DATASET EXTRACT:
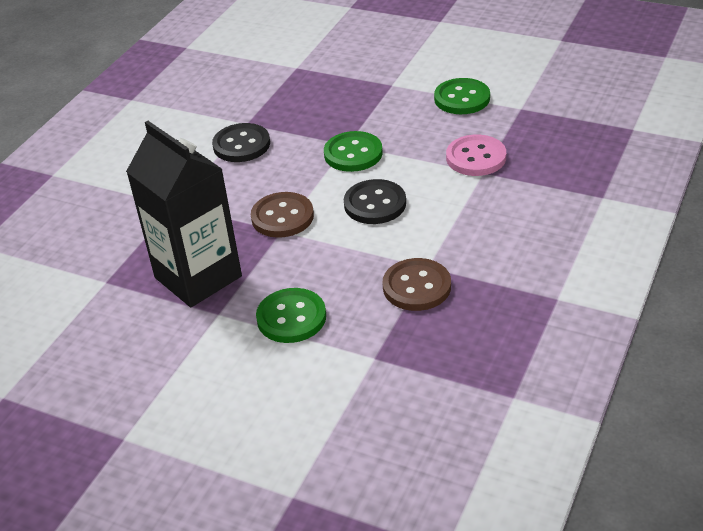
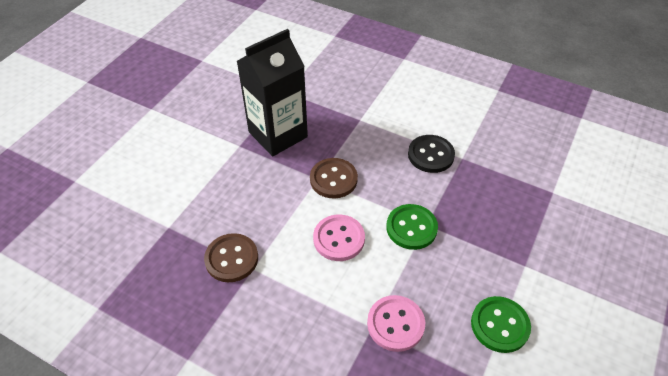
camera: 90 degrees right, 10 degrees up
green button [256,288,326,343] -> none
black button [344,179,406,224] -> pink button [313,214,365,261]

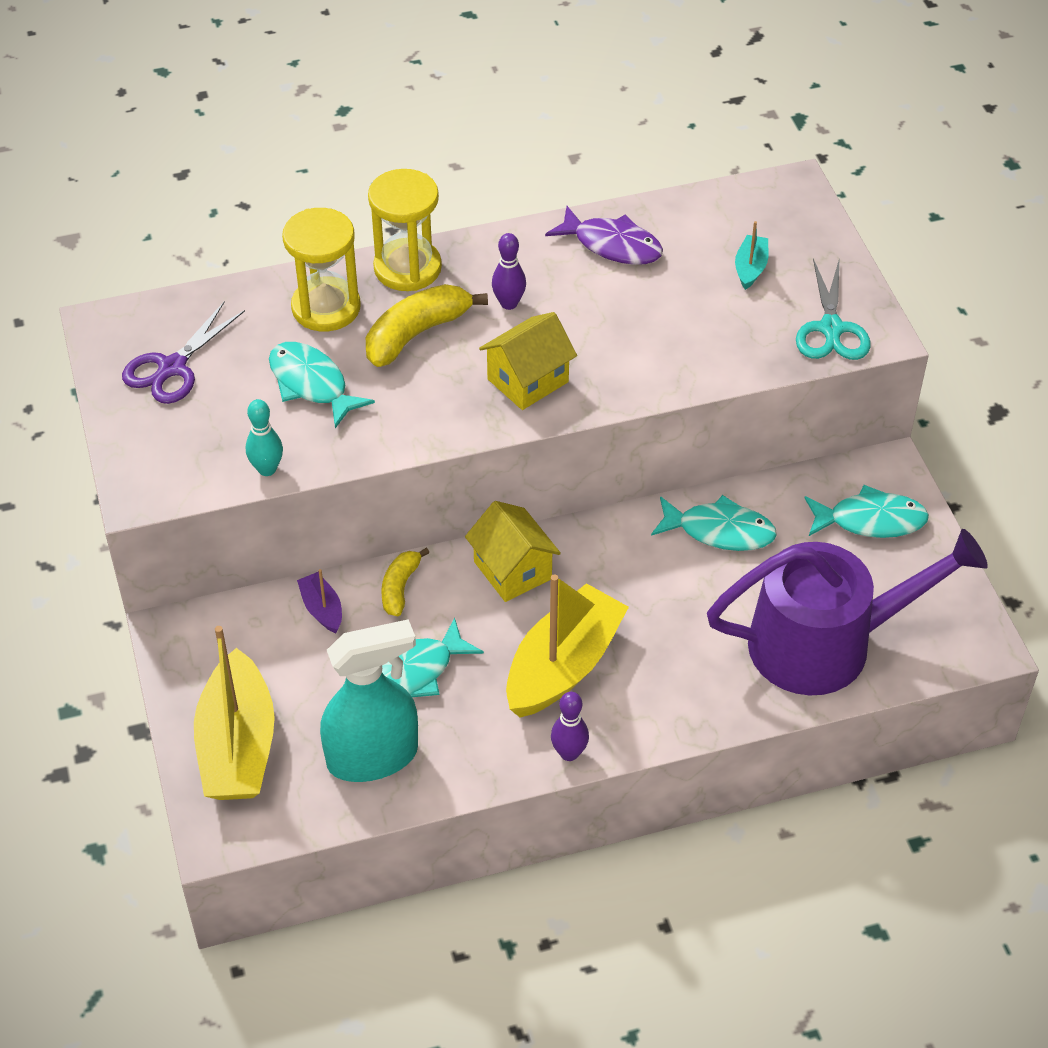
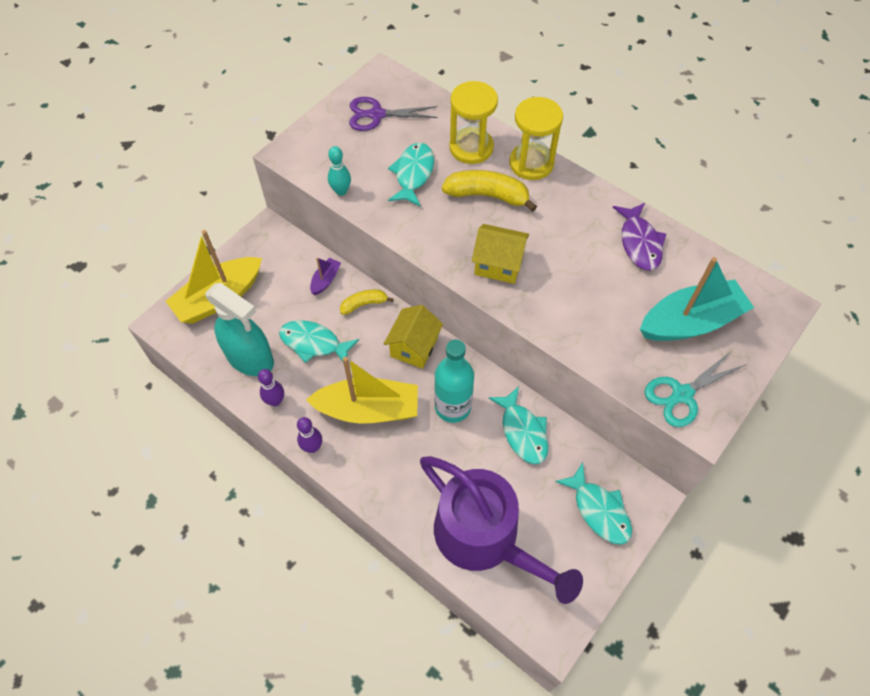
camera: 55 degrees right, 10 degrees up
purple bowling pin [492,233,526,310] -> purple bowling pin moved to [258,369,284,406]
turquoise boat [735,221,768,290] -> turquoise boat [640,257,754,341], size x2.21
none -> turquoise bottle [434,339,474,423]

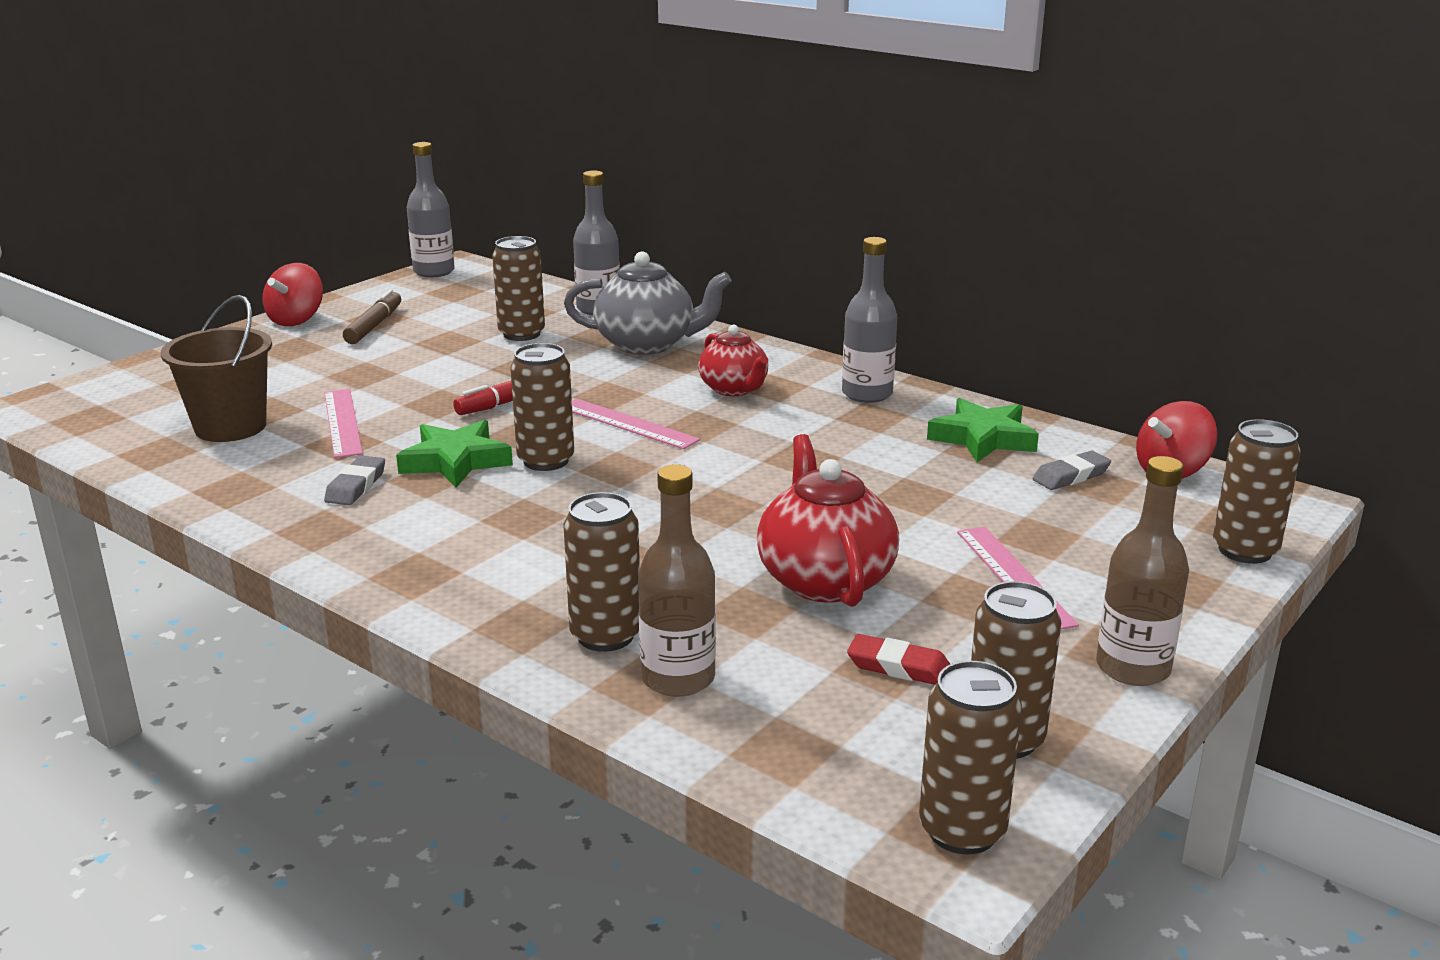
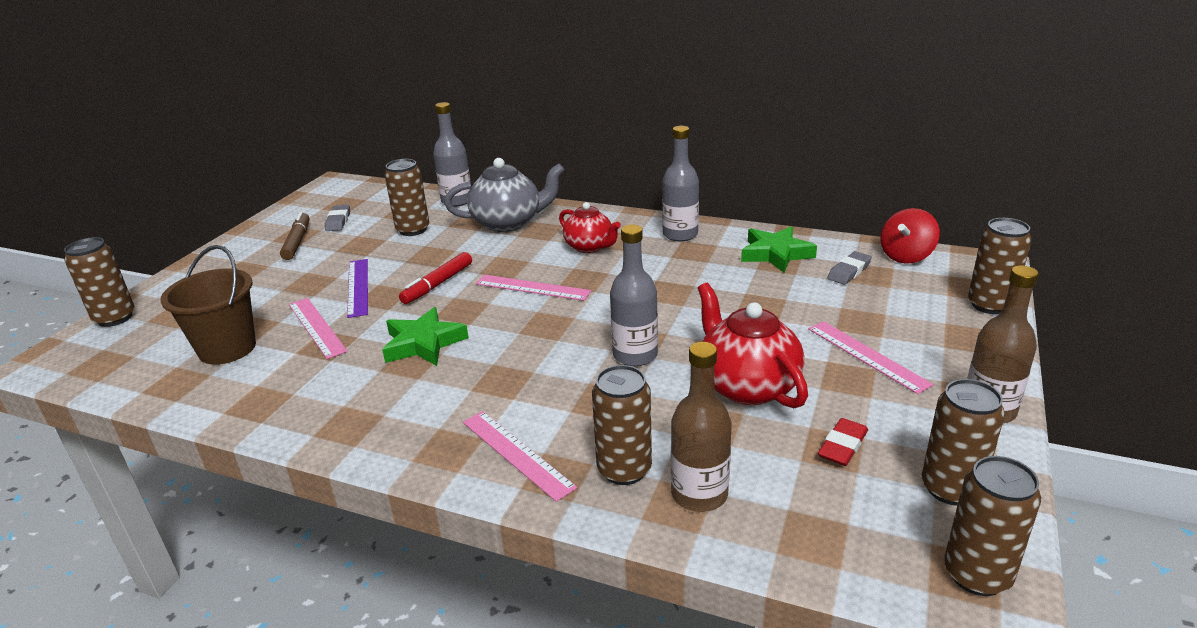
camera: 15 degrees left, 5 degrees up
red spinning top [262,263,323,326] -> none
grey eraser [324,456,385,505] -> grey eraser moved to [325,205,350,231]
grey bottle [407,142,455,277] -> grey bottle moved to [610,224,658,366]
brown can [510,343,574,471] -> brown can moved to [64,237,135,327]
red eraser [847,634,950,685] -> red eraser turned 60 degrees counterclockwise [818,418,868,466]
none -> purple ruler [347,259,368,318]
none -> pink ruler [463,411,577,502]

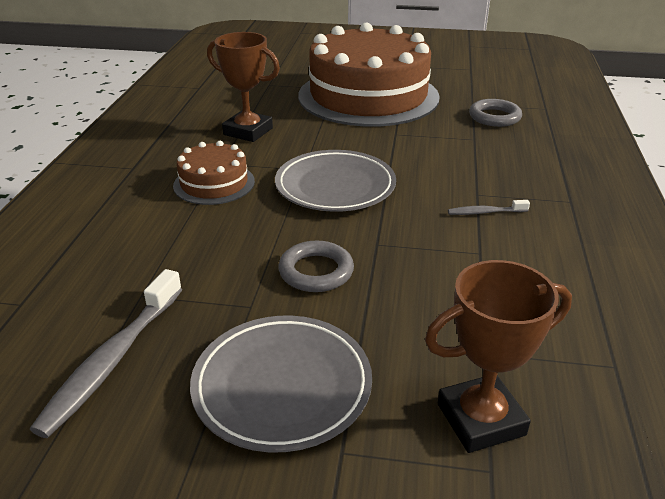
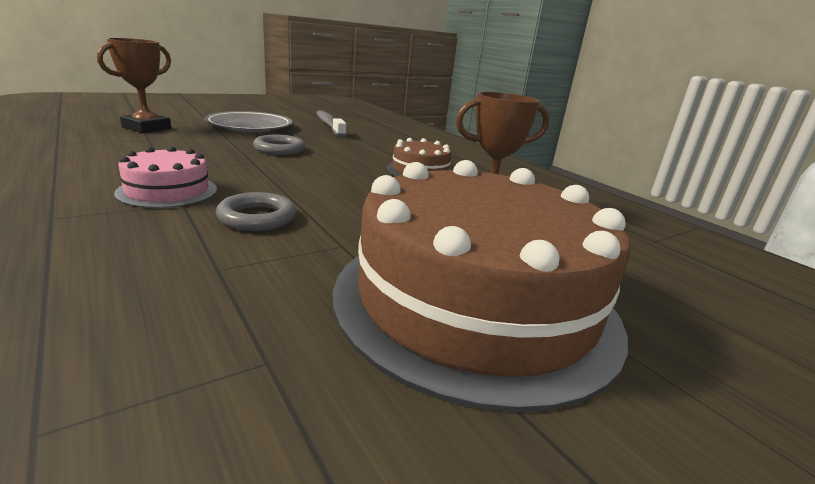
camera: 135 degrees right, 10 degrees down
grey plate [275,150,396,212] -> none
grey toothbrush [448,200,530,215] -> pink cake [114,146,217,208]
grey ring [469,99,522,127] -> grey ring moved to [216,192,296,231]

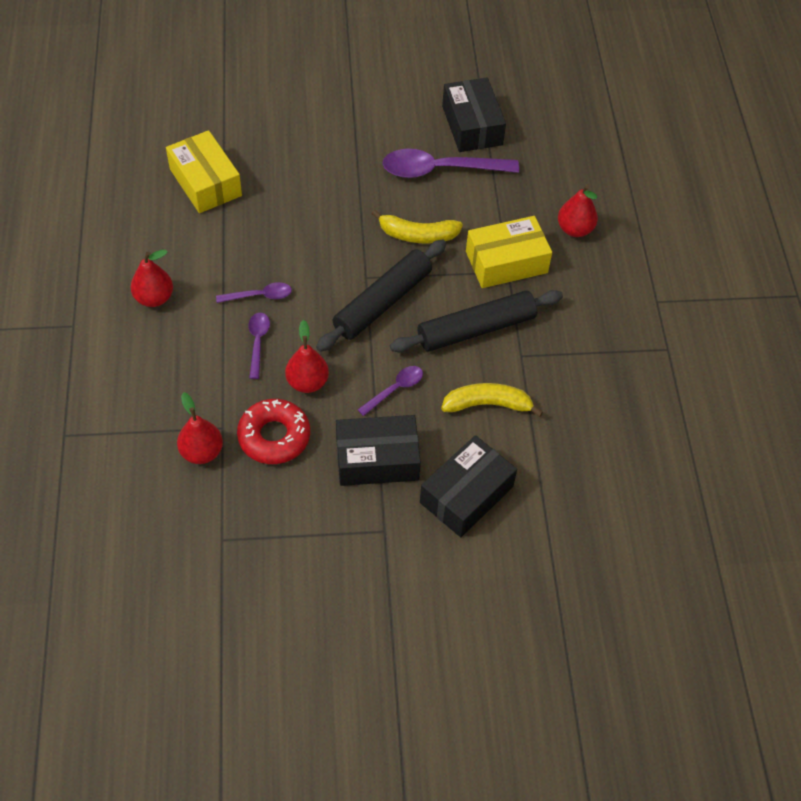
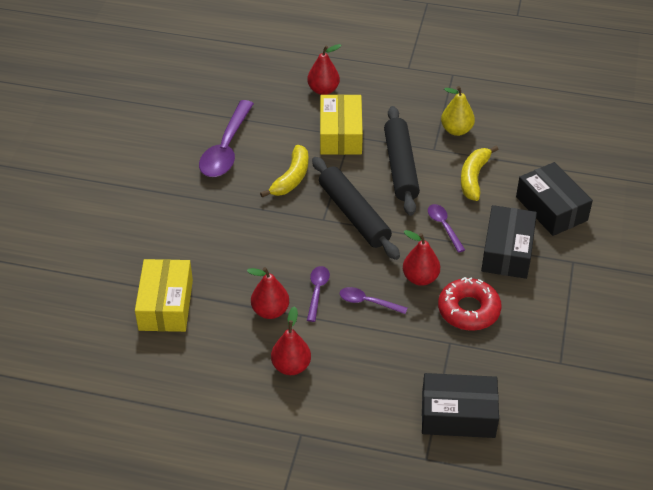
camera: 70 degrees left, 10 degrees down
yellow box [166,130,242,213] -> yellow box turned 75 degrees counterclockwise [135,259,193,332]
red pear [177,392,223,464] -> red pear moved to [247,267,289,319]
black box [442,78,506,152] -> black box moved to [422,373,499,438]
none -> yellow pear [441,86,475,136]

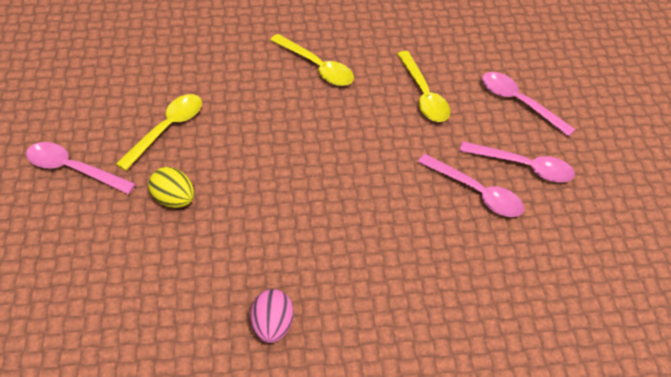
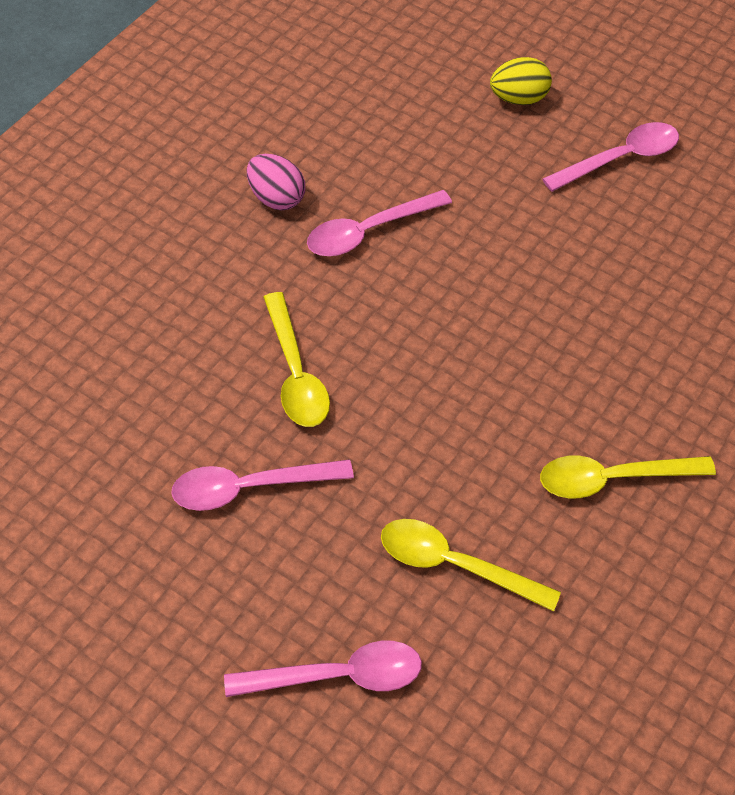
camera: 130 degrees right, 5 degrees up
yellow spoon [116,94,202,171] -> yellow spoon moved to [263,292,330,427]
yellow egg [148,167,194,208] -> yellow egg moved to [490,57,552,105]
pink spoon [459,141,575,182] -> pink spoon moved to [307,190,452,256]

TASK REQUIREMENTS: Could the entries above be written out word for word, pictures excluded?

EXERCISE OUTPUT:
camera: 90 degrees right, 10 degrees up
green button [256,288,326,343] -> none
black button [344,179,406,224] -> pink button [313,214,365,261]

camera: 55 degrees right, 10 degrees up
purple bowling pin [492,233,526,310] -> purple bowling pin moved to [258,369,284,406]
turquoise boat [735,221,768,290] -> turquoise boat [640,257,754,341], size x2.21
none -> turquoise bottle [434,339,474,423]

camera: 15 degrees left, 5 degrees up
red spinning top [262,263,323,326] -> none
grey eraser [324,456,385,505] -> grey eraser moved to [325,205,350,231]
grey bottle [407,142,455,277] -> grey bottle moved to [610,224,658,366]
brown can [510,343,574,471] -> brown can moved to [64,237,135,327]
red eraser [847,634,950,685] -> red eraser turned 60 degrees counterclockwise [818,418,868,466]
none -> purple ruler [347,259,368,318]
none -> pink ruler [463,411,577,502]

camera: 135 degrees right, 10 degrees down
grey plate [275,150,396,212] -> none
grey toothbrush [448,200,530,215] -> pink cake [114,146,217,208]
grey ring [469,99,522,127] -> grey ring moved to [216,192,296,231]

camera: 70 degrees left, 10 degrees down
yellow box [166,130,242,213] -> yellow box turned 75 degrees counterclockwise [135,259,193,332]
red pear [177,392,223,464] -> red pear moved to [247,267,289,319]
black box [442,78,506,152] -> black box moved to [422,373,499,438]
none -> yellow pear [441,86,475,136]

camera: 130 degrees right, 5 degrees up
yellow spoon [116,94,202,171] -> yellow spoon moved to [263,292,330,427]
yellow egg [148,167,194,208] -> yellow egg moved to [490,57,552,105]
pink spoon [459,141,575,182] -> pink spoon moved to [307,190,452,256]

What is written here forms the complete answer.